ACTION ITEM ▸ Filter the entries, keeping every line with the word "black".

PROVIDED DATA ▸
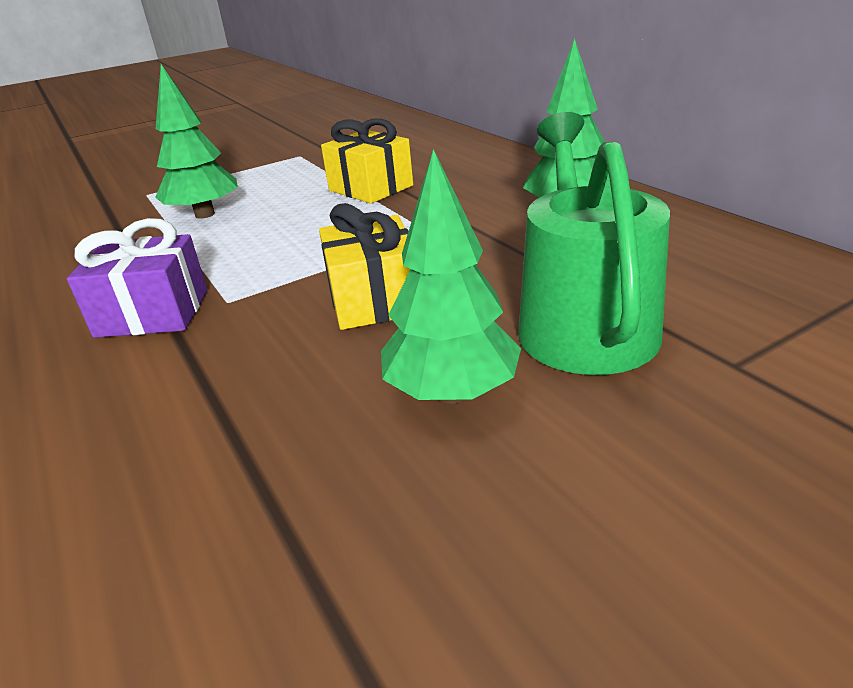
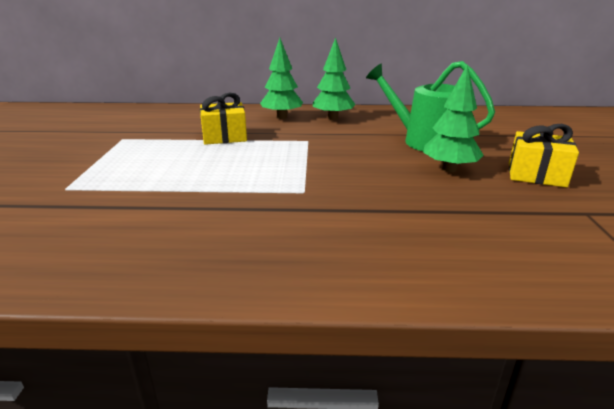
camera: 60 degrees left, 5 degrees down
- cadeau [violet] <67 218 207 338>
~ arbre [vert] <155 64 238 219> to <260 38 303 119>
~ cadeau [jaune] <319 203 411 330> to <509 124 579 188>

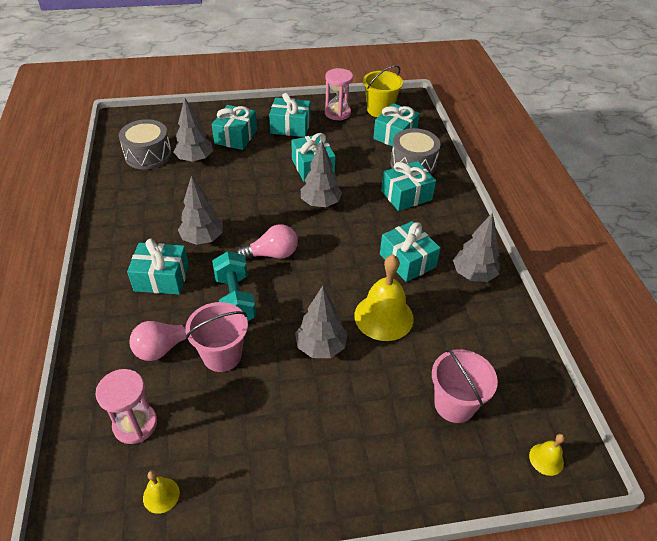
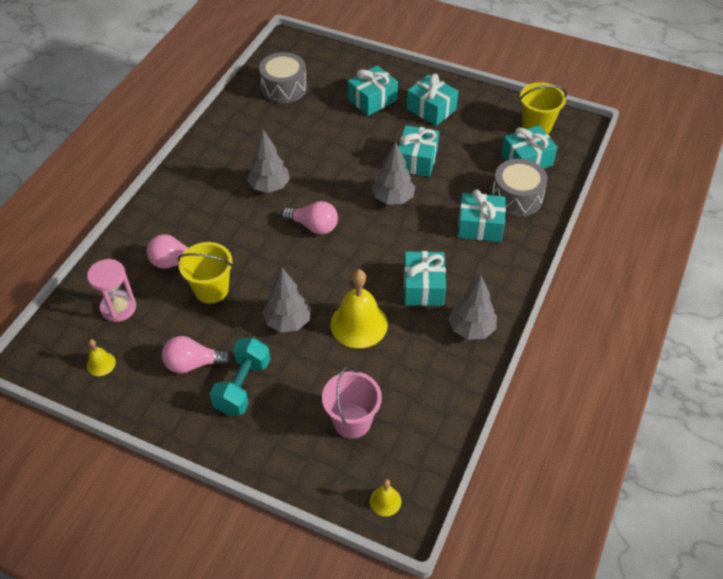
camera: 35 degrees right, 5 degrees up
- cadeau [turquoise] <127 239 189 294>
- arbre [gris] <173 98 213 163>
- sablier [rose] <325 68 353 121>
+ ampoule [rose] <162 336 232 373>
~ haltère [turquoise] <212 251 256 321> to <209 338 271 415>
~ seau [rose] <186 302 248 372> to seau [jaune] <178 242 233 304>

--

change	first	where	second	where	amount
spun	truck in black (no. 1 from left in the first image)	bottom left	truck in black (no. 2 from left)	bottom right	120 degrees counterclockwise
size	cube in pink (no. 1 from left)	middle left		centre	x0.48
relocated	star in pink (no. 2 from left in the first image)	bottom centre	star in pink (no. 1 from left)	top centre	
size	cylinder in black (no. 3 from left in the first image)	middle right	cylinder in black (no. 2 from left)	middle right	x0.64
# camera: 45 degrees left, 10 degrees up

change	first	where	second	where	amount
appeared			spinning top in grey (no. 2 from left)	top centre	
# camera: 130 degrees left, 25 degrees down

==

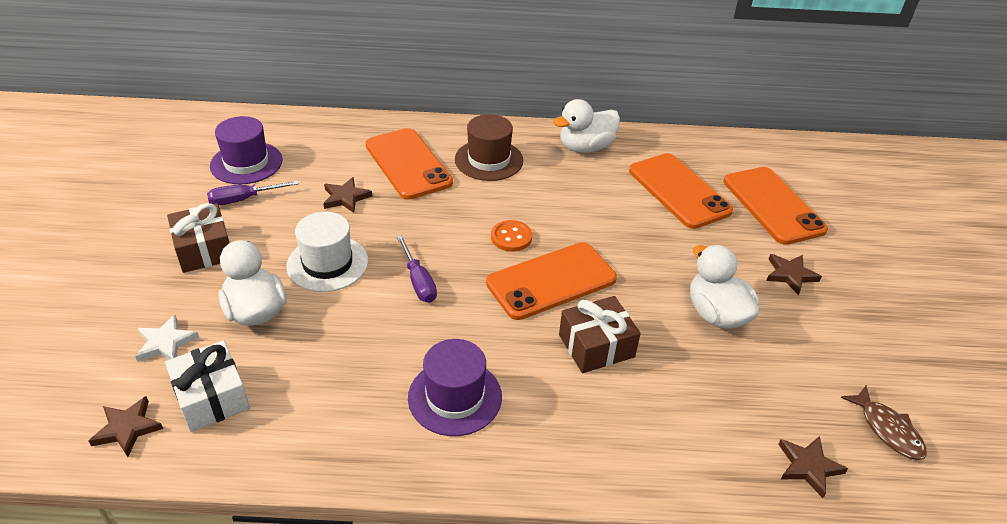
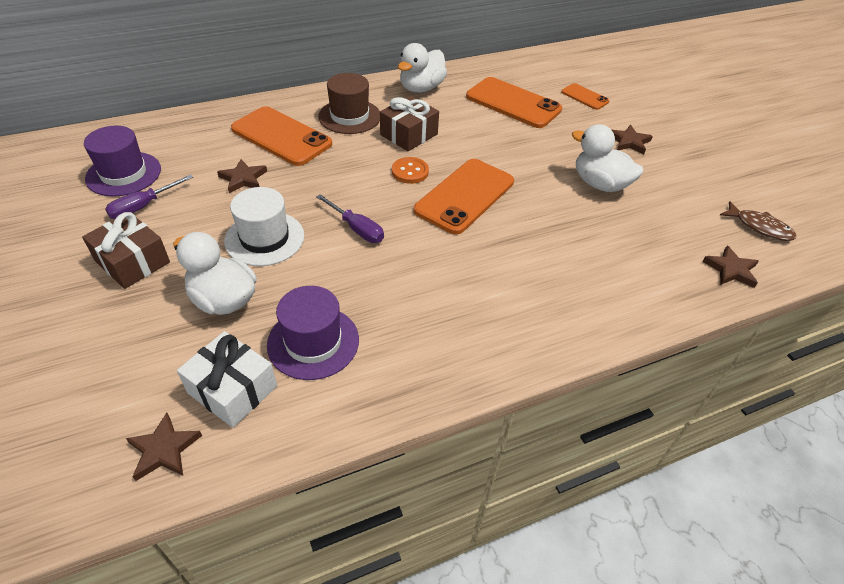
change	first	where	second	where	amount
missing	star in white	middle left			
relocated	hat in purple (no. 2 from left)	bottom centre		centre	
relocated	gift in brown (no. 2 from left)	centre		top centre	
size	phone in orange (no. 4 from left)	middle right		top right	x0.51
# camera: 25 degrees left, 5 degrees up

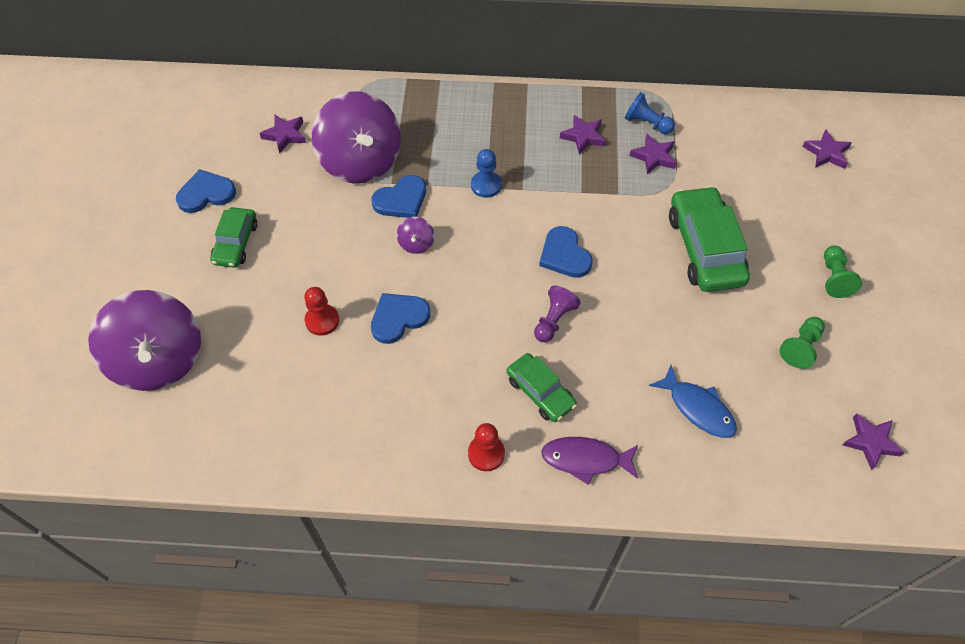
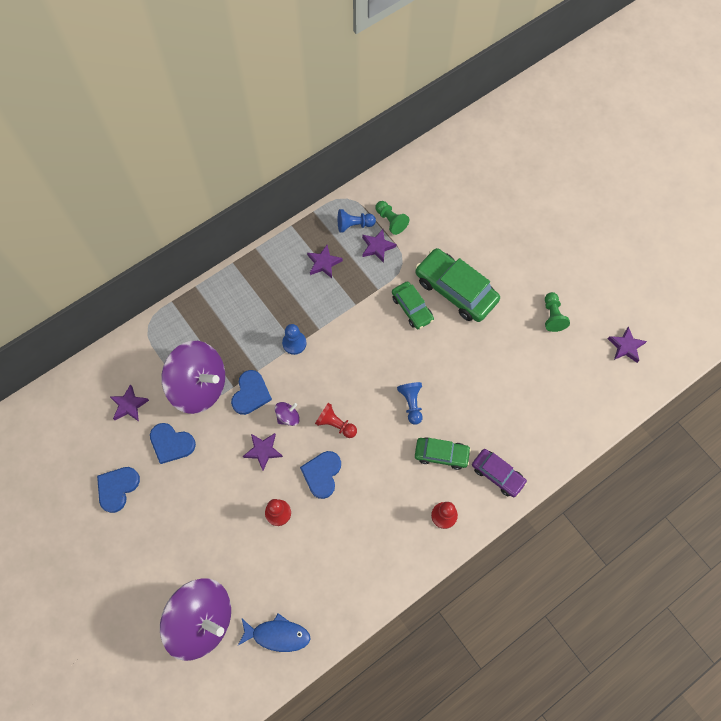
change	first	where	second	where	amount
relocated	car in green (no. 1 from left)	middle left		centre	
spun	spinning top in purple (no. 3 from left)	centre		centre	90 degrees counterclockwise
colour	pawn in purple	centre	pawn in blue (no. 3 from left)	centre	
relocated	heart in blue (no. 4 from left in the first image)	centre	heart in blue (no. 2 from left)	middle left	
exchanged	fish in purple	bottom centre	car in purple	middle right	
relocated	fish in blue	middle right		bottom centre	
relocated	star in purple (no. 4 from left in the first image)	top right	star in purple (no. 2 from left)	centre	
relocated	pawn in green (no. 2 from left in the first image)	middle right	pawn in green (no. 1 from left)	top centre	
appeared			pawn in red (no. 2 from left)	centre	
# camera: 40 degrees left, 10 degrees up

RESPONSE ▸
spun	truck in black (no. 1 from left in the first image)	bottom left	truck in black (no. 2 from left)	bottom right	120 degrees counterclockwise
size	cylinder in black (no. 3 from left in the first image)	middle right	cylinder in black (no. 2 from left)	middle right	x0.64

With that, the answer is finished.